## Your instructions
From the data below, return the exact lines starting at the line containing "draft926: [558,295,599,328] ->" and ending at the line containing "sprint5.ini: [1649,591,1689,642] ->", both included, and nothing else.

*** Block opens ***

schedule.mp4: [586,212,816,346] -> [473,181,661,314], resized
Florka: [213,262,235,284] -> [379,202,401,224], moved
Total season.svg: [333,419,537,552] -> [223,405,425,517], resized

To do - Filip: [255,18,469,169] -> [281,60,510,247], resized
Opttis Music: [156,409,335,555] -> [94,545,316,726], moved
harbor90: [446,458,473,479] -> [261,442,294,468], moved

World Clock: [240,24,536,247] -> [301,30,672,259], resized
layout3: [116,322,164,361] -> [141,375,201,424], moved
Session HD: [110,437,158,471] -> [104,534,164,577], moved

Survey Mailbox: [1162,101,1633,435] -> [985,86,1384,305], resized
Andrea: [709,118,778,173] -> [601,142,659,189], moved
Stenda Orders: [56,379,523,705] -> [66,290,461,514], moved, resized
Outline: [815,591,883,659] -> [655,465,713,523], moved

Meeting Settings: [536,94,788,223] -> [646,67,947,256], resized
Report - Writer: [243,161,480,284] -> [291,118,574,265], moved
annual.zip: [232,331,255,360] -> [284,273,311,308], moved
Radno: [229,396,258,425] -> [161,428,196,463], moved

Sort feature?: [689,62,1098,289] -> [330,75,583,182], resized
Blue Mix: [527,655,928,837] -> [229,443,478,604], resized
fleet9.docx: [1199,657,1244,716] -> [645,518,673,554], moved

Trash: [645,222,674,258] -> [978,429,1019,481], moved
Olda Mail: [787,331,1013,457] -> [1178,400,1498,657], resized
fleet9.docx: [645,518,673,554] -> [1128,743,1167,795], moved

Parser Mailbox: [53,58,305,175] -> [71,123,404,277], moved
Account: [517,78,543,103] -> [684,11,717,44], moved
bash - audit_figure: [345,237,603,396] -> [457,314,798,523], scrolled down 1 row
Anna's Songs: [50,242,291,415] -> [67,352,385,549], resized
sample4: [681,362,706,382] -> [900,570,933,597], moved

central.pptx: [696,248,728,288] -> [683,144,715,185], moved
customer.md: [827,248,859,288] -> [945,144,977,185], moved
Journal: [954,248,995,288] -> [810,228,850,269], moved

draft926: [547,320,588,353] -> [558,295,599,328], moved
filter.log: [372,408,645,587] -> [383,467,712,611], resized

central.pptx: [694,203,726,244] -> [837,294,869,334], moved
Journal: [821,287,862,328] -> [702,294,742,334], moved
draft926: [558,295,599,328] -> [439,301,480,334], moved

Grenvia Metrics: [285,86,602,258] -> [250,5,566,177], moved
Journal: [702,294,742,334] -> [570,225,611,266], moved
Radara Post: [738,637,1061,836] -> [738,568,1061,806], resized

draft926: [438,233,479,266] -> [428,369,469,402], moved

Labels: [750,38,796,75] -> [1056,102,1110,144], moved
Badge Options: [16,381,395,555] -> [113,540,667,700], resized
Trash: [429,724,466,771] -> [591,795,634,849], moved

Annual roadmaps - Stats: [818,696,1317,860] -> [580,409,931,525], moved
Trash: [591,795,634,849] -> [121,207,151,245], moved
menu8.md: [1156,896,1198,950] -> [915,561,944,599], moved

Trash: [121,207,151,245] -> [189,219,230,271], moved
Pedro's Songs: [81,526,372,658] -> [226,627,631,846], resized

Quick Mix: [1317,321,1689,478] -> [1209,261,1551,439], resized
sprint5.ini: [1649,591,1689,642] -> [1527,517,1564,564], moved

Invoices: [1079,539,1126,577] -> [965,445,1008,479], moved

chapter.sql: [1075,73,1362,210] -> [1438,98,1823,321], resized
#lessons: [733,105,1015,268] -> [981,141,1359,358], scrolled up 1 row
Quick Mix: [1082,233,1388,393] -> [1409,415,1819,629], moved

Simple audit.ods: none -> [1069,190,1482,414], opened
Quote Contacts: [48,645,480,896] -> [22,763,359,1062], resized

*** Block closes ***

## Solution for this task
draft926: [558,295,599,328] -> [439,301,480,334], moved

Grenvia Metrics: [285,86,602,258] -> [250,5,566,177], moved
Journal: [702,294,742,334] -> [570,225,611,266], moved
Radara Post: [738,637,1061,836] -> [738,568,1061,806], resized

draft926: [438,233,479,266] -> [428,369,469,402], moved

Labels: [750,38,796,75] -> [1056,102,1110,144], moved
Badge Options: [16,381,395,555] -> [113,540,667,700], resized
Trash: [429,724,466,771] -> [591,795,634,849], moved

Annual roadmaps - Stats: [818,696,1317,860] -> [580,409,931,525], moved
Trash: [591,795,634,849] -> [121,207,151,245], moved
menu8.md: [1156,896,1198,950] -> [915,561,944,599], moved

Trash: [121,207,151,245] -> [189,219,230,271], moved
Pedro's Songs: [81,526,372,658] -> [226,627,631,846], resized

Quick Mix: [1317,321,1689,478] -> [1209,261,1551,439], resized
sprint5.ini: [1649,591,1689,642] -> [1527,517,1564,564], moved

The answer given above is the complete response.